* **MATERIAL PROVIDED**:
• • • • •
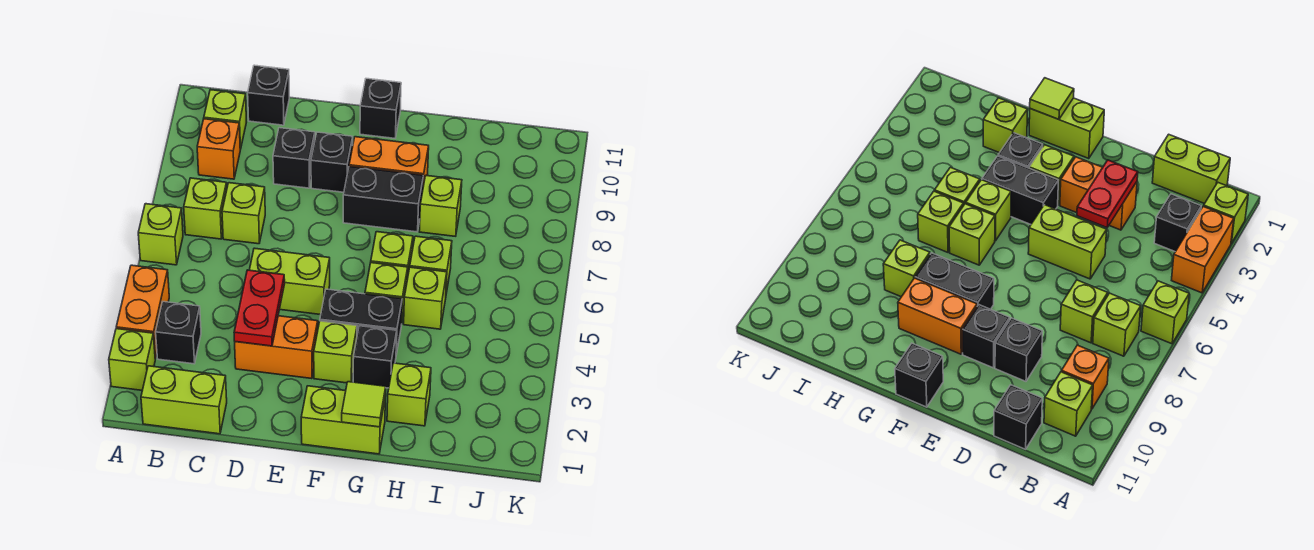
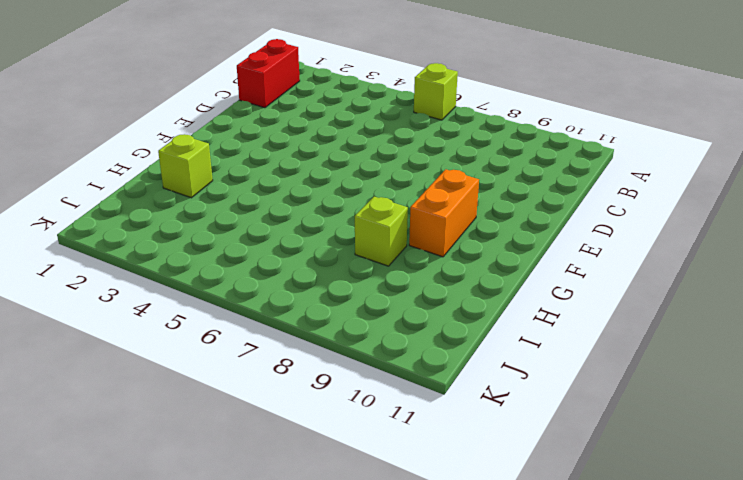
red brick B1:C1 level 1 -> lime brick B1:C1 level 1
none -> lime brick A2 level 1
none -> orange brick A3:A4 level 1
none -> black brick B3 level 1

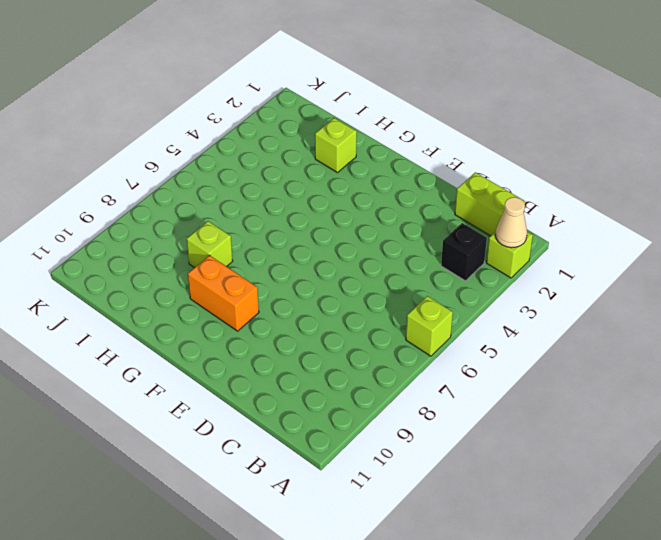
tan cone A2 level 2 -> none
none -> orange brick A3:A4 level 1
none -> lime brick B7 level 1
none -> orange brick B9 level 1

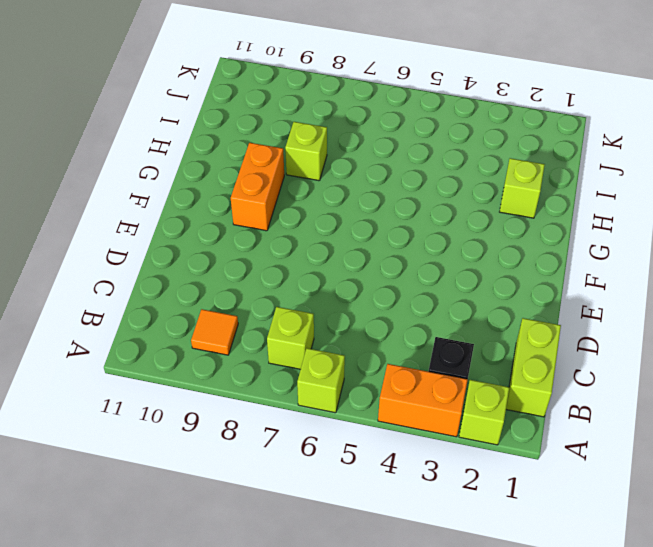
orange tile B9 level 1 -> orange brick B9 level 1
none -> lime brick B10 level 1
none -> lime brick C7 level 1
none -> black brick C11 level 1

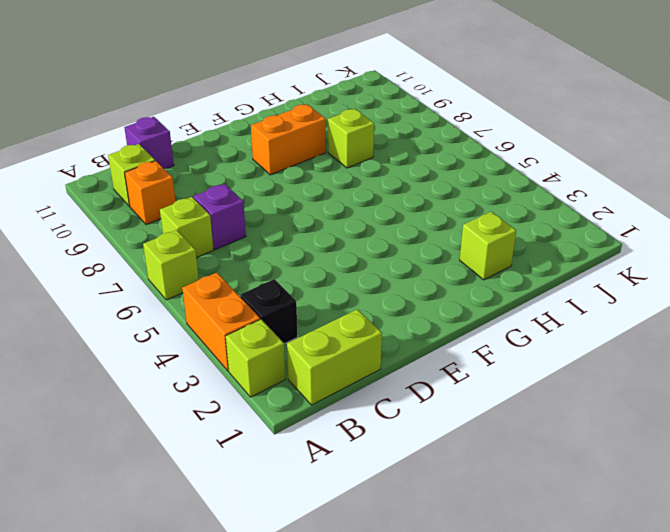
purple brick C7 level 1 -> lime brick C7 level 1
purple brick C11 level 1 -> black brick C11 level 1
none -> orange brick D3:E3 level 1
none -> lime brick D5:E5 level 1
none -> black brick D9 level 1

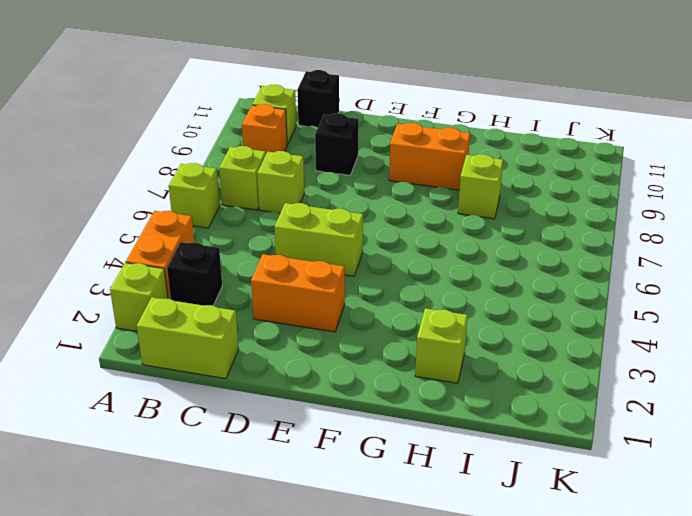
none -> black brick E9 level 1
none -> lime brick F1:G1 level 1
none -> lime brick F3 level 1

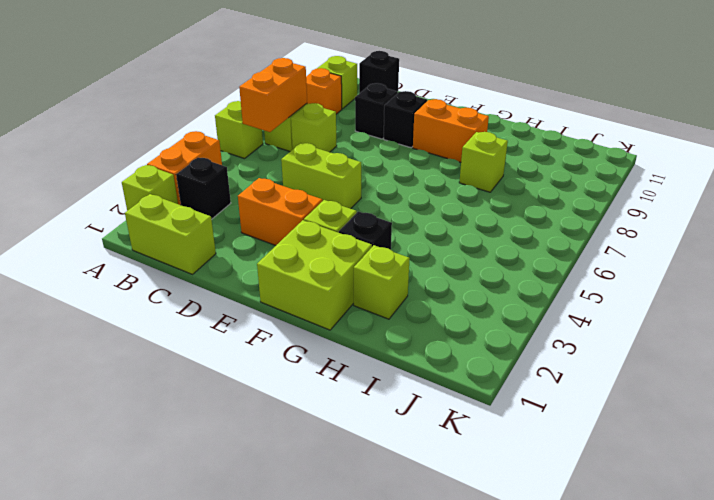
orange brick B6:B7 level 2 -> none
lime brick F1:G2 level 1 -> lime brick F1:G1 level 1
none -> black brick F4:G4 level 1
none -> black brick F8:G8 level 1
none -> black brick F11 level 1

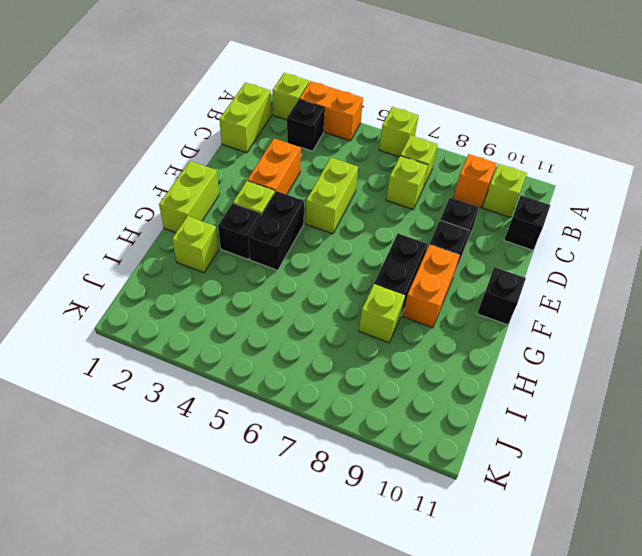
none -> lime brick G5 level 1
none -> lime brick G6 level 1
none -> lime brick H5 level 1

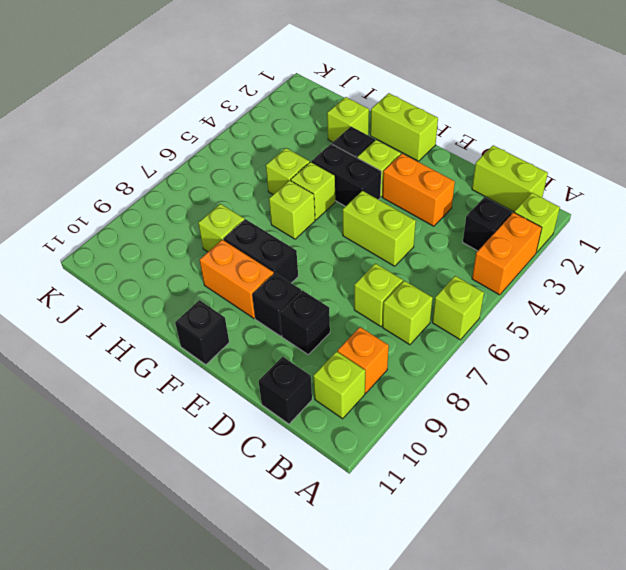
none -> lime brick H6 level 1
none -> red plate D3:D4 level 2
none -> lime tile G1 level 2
• • • • •
* **THE TASK**: With the pictures left out, copy exactly the lines from the line holding "none -> lime brick G6 level 1" through the final line of the records, including both.

* **COMPLETED EXERCISE**:
none -> lime brick G6 level 1
none -> lime brick H5 level 1

none -> lime brick H6 level 1
none -> red plate D3:D4 level 2
none -> lime tile G1 level 2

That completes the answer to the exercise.